Your goal -
Using the data below, return the stretch from the line that contains "# camera: 25 degrees left, 5 degrees up" through the line that contains "shifted,blue spray bottle,(501", both included, exactly as it stands and nothing beyond it.

Exercise input Block Start

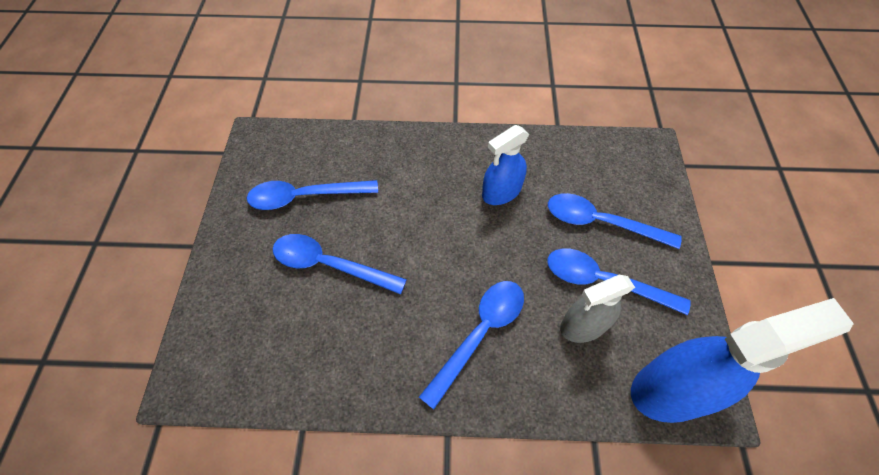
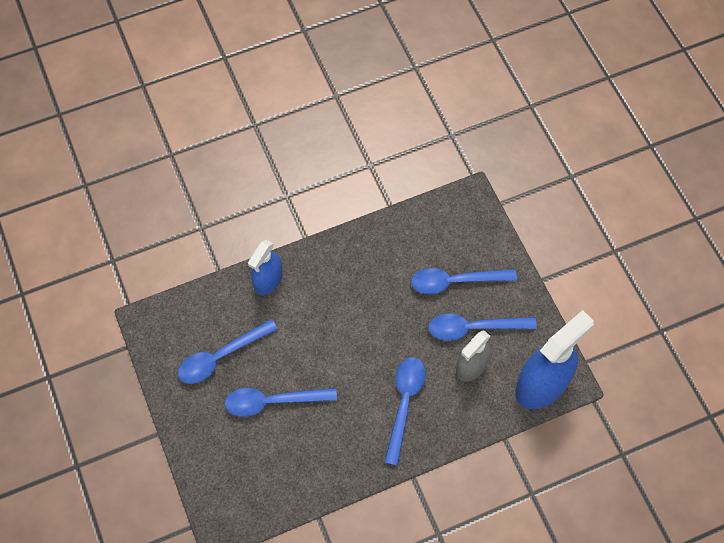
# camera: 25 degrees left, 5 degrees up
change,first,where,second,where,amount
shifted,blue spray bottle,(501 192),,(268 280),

Exercise input Block End
Exercise input Block Start

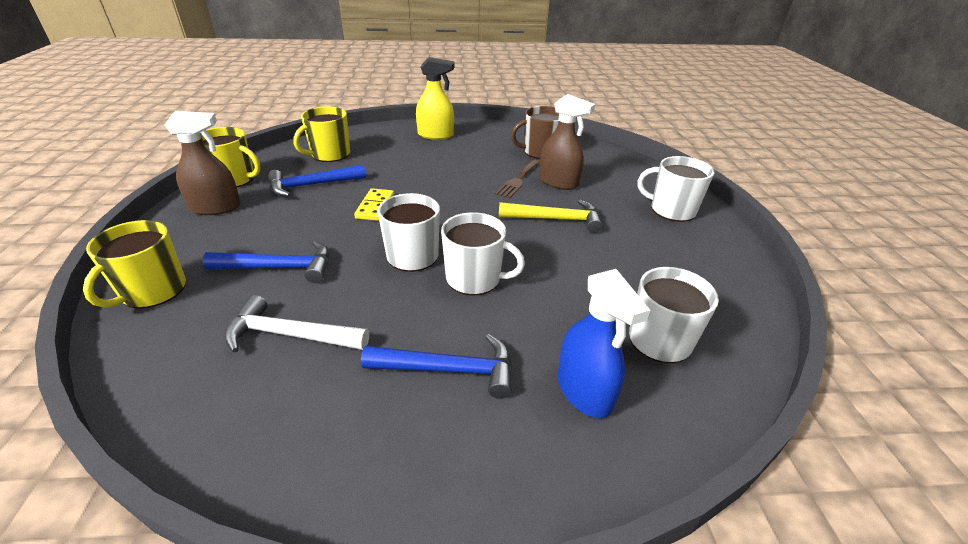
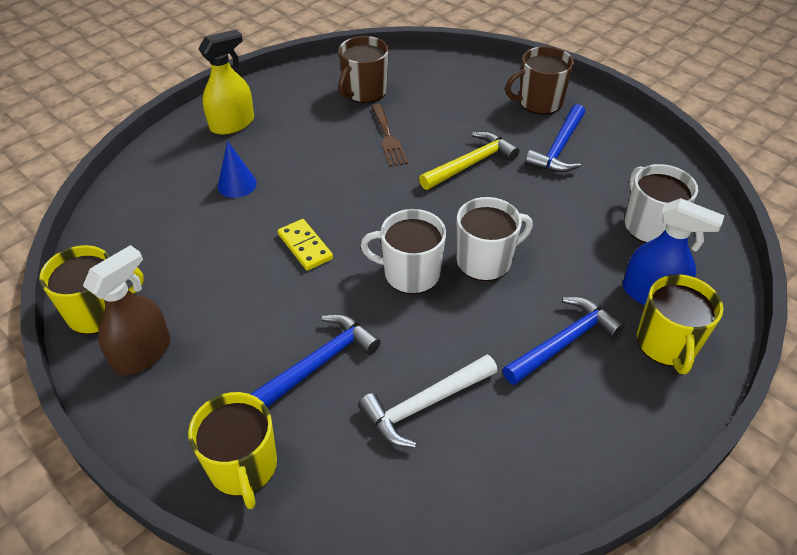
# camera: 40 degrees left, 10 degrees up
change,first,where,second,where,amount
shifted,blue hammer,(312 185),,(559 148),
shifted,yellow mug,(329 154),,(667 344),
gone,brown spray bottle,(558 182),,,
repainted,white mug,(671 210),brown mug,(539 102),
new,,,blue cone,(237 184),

Exercise input Block End

Output of the task -
# camera: 25 degrees left, 5 degrees up
change,first,where,second,where,amount
shifted,blue spray bottle,(501 192),,(268 280),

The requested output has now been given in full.